Object tracking records
=====

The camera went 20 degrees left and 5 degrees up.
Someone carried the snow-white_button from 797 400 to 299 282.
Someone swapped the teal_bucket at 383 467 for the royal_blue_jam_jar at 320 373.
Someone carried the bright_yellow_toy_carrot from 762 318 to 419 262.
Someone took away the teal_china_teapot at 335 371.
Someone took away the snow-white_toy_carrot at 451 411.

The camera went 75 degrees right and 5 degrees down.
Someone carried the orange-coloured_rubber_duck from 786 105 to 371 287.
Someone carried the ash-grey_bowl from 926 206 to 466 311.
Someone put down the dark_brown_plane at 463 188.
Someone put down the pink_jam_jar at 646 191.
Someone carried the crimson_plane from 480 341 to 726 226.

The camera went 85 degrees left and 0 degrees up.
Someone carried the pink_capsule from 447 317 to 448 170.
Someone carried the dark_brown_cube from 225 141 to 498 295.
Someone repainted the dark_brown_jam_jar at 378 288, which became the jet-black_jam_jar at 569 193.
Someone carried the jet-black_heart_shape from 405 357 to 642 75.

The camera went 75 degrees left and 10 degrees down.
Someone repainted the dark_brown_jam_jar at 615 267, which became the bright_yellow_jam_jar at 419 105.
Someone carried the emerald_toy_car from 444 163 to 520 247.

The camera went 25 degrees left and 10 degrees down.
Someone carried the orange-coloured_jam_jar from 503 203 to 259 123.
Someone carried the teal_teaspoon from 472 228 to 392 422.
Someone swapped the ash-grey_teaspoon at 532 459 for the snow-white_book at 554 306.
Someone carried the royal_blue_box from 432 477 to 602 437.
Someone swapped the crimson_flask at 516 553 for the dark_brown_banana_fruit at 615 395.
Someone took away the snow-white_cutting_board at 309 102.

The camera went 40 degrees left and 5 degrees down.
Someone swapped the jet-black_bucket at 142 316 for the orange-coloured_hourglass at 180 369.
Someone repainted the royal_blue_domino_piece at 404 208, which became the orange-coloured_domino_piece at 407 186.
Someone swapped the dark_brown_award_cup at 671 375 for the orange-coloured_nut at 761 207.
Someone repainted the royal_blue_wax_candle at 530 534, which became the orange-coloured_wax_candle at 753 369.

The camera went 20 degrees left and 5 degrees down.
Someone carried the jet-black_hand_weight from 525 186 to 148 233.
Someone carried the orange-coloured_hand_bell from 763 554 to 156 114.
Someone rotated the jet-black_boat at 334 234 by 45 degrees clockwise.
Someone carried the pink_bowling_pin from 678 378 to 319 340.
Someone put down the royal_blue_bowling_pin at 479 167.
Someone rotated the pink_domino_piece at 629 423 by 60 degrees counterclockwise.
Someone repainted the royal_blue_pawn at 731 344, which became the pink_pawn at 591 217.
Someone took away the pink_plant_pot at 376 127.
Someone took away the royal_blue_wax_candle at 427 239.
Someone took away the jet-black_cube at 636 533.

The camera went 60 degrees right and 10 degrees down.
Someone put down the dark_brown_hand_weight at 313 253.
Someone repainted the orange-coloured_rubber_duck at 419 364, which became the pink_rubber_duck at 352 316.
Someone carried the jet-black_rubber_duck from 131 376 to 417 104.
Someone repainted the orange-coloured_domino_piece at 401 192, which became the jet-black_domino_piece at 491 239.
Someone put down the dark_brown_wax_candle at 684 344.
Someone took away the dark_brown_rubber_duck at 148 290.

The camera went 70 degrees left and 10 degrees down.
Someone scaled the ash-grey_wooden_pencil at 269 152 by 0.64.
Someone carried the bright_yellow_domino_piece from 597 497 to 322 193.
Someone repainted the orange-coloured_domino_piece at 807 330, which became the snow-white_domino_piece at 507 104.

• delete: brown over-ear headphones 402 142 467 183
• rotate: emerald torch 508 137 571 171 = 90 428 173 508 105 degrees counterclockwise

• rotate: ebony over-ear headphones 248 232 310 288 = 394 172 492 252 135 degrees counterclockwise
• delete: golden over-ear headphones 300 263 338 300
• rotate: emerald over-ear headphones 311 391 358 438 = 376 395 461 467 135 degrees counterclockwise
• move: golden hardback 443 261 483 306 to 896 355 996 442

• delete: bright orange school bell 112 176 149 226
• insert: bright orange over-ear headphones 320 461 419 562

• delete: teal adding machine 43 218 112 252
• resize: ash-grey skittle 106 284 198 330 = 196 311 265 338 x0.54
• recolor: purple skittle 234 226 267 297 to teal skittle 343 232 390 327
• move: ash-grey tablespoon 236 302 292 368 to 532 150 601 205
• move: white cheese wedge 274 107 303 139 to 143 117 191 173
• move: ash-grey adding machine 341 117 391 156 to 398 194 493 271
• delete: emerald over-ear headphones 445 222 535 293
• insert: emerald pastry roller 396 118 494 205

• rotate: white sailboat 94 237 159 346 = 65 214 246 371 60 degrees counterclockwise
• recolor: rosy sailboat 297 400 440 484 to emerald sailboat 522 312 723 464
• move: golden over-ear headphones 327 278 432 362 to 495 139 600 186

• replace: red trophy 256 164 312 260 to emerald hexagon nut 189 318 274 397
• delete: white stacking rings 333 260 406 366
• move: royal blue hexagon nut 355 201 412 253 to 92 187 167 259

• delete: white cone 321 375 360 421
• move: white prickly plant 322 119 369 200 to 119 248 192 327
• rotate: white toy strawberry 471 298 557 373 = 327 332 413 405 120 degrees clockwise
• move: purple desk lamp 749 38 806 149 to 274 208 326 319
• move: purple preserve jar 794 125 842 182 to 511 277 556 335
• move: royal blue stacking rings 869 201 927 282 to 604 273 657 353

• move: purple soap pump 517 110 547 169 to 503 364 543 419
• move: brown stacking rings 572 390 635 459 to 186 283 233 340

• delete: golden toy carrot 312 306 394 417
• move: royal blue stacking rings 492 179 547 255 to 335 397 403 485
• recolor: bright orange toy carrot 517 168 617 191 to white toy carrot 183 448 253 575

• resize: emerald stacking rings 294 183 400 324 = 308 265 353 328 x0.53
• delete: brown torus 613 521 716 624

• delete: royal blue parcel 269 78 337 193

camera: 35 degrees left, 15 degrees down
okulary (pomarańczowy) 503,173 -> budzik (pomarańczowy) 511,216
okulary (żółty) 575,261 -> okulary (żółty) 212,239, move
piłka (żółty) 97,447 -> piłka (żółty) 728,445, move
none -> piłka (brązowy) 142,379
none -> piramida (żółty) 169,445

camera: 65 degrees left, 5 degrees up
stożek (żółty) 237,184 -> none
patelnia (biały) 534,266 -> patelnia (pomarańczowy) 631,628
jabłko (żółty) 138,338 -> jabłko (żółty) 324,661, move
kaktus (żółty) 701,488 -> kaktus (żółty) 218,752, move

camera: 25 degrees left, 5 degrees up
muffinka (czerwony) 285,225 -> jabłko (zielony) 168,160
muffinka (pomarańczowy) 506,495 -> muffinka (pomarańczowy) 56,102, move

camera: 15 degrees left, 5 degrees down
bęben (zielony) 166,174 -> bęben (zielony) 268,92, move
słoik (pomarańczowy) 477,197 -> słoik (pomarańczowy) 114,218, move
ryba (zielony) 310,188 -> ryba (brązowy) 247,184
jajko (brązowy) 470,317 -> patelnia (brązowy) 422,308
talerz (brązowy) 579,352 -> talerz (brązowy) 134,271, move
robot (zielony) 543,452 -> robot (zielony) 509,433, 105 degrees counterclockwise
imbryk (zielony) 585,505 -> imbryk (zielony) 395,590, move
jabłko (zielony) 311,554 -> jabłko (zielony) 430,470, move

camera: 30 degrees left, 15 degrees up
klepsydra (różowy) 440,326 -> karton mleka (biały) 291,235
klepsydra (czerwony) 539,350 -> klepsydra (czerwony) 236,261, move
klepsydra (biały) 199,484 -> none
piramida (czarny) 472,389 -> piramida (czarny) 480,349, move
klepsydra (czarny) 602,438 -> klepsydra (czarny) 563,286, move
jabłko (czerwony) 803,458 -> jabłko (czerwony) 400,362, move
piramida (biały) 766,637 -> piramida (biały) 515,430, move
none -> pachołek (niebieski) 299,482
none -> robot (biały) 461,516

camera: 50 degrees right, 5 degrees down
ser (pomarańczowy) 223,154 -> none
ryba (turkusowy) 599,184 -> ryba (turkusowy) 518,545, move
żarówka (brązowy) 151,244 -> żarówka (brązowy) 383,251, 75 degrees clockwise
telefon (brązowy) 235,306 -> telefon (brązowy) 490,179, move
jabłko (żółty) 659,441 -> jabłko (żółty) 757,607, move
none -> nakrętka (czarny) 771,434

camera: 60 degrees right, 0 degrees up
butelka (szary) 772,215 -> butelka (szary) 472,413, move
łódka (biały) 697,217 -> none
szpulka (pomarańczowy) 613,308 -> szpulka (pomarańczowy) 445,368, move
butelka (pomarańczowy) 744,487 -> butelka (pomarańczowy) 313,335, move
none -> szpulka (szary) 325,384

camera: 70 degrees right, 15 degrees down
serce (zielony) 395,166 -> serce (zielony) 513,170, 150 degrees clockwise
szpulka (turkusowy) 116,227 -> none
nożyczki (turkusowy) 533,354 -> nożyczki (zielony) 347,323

=====

- Task goal -
Reproduce each line of the records in which the word "recolor" appears.

- Your solution -
• recolor: purple skittle 234 226 267 297 to teal skittle 343 232 390 327
• recolor: rosy sailboat 297 400 440 484 to emerald sailboat 522 312 723 464
• recolor: bright orange toy carrot 517 168 617 191 to white toy carrot 183 448 253 575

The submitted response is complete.